*** Information ***

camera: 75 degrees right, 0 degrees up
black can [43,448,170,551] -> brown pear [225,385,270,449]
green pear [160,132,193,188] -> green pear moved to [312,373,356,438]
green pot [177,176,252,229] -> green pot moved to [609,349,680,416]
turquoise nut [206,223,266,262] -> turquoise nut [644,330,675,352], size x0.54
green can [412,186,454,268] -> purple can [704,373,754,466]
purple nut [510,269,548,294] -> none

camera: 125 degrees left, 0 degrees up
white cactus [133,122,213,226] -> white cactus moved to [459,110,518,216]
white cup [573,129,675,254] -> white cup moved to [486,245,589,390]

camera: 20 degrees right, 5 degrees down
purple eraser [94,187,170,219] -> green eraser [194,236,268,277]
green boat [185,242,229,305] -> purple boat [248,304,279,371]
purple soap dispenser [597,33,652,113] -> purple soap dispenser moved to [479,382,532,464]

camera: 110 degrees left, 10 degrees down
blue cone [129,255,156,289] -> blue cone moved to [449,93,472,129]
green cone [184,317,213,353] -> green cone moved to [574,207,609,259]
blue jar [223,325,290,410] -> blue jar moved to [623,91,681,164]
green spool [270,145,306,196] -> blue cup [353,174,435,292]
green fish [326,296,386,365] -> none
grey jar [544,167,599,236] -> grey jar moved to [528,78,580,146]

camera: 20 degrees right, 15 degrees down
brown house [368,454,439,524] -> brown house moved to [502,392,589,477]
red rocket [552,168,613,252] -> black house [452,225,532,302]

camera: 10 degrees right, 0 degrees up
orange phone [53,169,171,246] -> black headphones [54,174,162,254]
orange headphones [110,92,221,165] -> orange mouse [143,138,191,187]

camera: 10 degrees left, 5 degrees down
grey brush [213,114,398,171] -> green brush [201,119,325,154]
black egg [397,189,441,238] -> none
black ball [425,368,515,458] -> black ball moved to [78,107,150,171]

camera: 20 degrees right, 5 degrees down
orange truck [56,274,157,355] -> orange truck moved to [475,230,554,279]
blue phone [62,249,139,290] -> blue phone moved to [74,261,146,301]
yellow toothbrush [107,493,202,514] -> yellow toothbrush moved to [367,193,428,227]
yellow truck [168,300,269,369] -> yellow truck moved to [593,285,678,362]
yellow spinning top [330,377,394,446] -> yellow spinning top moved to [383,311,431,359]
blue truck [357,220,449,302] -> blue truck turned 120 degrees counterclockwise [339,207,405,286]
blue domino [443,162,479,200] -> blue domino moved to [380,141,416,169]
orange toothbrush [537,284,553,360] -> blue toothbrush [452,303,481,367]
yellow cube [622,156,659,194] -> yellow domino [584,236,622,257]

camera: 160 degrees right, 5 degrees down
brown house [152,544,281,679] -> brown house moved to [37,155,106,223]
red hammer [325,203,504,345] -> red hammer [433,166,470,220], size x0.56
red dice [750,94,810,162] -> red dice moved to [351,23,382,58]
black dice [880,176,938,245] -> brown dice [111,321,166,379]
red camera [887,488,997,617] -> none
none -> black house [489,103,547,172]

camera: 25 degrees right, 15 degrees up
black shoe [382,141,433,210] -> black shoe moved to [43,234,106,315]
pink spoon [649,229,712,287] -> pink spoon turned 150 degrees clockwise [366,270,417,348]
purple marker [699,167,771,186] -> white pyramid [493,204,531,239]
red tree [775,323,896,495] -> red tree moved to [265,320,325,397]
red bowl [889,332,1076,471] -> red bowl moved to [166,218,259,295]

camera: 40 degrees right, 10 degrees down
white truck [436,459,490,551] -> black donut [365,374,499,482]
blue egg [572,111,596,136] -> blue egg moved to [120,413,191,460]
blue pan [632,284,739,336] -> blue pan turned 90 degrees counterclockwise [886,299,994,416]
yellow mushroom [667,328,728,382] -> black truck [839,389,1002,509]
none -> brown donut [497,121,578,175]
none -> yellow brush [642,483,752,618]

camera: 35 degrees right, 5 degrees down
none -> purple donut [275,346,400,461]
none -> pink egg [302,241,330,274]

***

**Assigned task**: Down to the last line, restate the records exactly.

**Response for this exercise**:
camera: 75 degrees right, 0 degrees up
black can [43,448,170,551] -> brown pear [225,385,270,449]
green pear [160,132,193,188] -> green pear moved to [312,373,356,438]
green pot [177,176,252,229] -> green pot moved to [609,349,680,416]
turquoise nut [206,223,266,262] -> turquoise nut [644,330,675,352], size x0.54
green can [412,186,454,268] -> purple can [704,373,754,466]
purple nut [510,269,548,294] -> none

camera: 125 degrees left, 0 degrees up
white cactus [133,122,213,226] -> white cactus moved to [459,110,518,216]
white cup [573,129,675,254] -> white cup moved to [486,245,589,390]

camera: 20 degrees right, 5 degrees down
purple eraser [94,187,170,219] -> green eraser [194,236,268,277]
green boat [185,242,229,305] -> purple boat [248,304,279,371]
purple soap dispenser [597,33,652,113] -> purple soap dispenser moved to [479,382,532,464]

camera: 110 degrees left, 10 degrees down
blue cone [129,255,156,289] -> blue cone moved to [449,93,472,129]
green cone [184,317,213,353] -> green cone moved to [574,207,609,259]
blue jar [223,325,290,410] -> blue jar moved to [623,91,681,164]
green spool [270,145,306,196] -> blue cup [353,174,435,292]
green fish [326,296,386,365] -> none
grey jar [544,167,599,236] -> grey jar moved to [528,78,580,146]

camera: 20 degrees right, 15 degrees down
brown house [368,454,439,524] -> brown house moved to [502,392,589,477]
red rocket [552,168,613,252] -> black house [452,225,532,302]

camera: 10 degrees right, 0 degrees up
orange phone [53,169,171,246] -> black headphones [54,174,162,254]
orange headphones [110,92,221,165] -> orange mouse [143,138,191,187]

camera: 10 degrees left, 5 degrees down
grey brush [213,114,398,171] -> green brush [201,119,325,154]
black egg [397,189,441,238] -> none
black ball [425,368,515,458] -> black ball moved to [78,107,150,171]

camera: 20 degrees right, 5 degrees down
orange truck [56,274,157,355] -> orange truck moved to [475,230,554,279]
blue phone [62,249,139,290] -> blue phone moved to [74,261,146,301]
yellow toothbrush [107,493,202,514] -> yellow toothbrush moved to [367,193,428,227]
yellow truck [168,300,269,369] -> yellow truck moved to [593,285,678,362]
yellow spinning top [330,377,394,446] -> yellow spinning top moved to [383,311,431,359]
blue truck [357,220,449,302] -> blue truck turned 120 degrees counterclockwise [339,207,405,286]
blue domino [443,162,479,200] -> blue domino moved to [380,141,416,169]
orange toothbrush [537,284,553,360] -> blue toothbrush [452,303,481,367]
yellow cube [622,156,659,194] -> yellow domino [584,236,622,257]

camera: 160 degrees right, 5 degrees down
brown house [152,544,281,679] -> brown house moved to [37,155,106,223]
red hammer [325,203,504,345] -> red hammer [433,166,470,220], size x0.56
red dice [750,94,810,162] -> red dice moved to [351,23,382,58]
black dice [880,176,938,245] -> brown dice [111,321,166,379]
red camera [887,488,997,617] -> none
none -> black house [489,103,547,172]

camera: 25 degrees right, 15 degrees up
black shoe [382,141,433,210] -> black shoe moved to [43,234,106,315]
pink spoon [649,229,712,287] -> pink spoon turned 150 degrees clockwise [366,270,417,348]
purple marker [699,167,771,186] -> white pyramid [493,204,531,239]
red tree [775,323,896,495] -> red tree moved to [265,320,325,397]
red bowl [889,332,1076,471] -> red bowl moved to [166,218,259,295]

camera: 40 degrees right, 10 degrees down
white truck [436,459,490,551] -> black donut [365,374,499,482]
blue egg [572,111,596,136] -> blue egg moved to [120,413,191,460]
blue pan [632,284,739,336] -> blue pan turned 90 degrees counterclockwise [886,299,994,416]
yellow mushroom [667,328,728,382] -> black truck [839,389,1002,509]
none -> brown donut [497,121,578,175]
none -> yellow brush [642,483,752,618]

camera: 35 degrees right, 5 degrees down
none -> purple donut [275,346,400,461]
none -> pink egg [302,241,330,274]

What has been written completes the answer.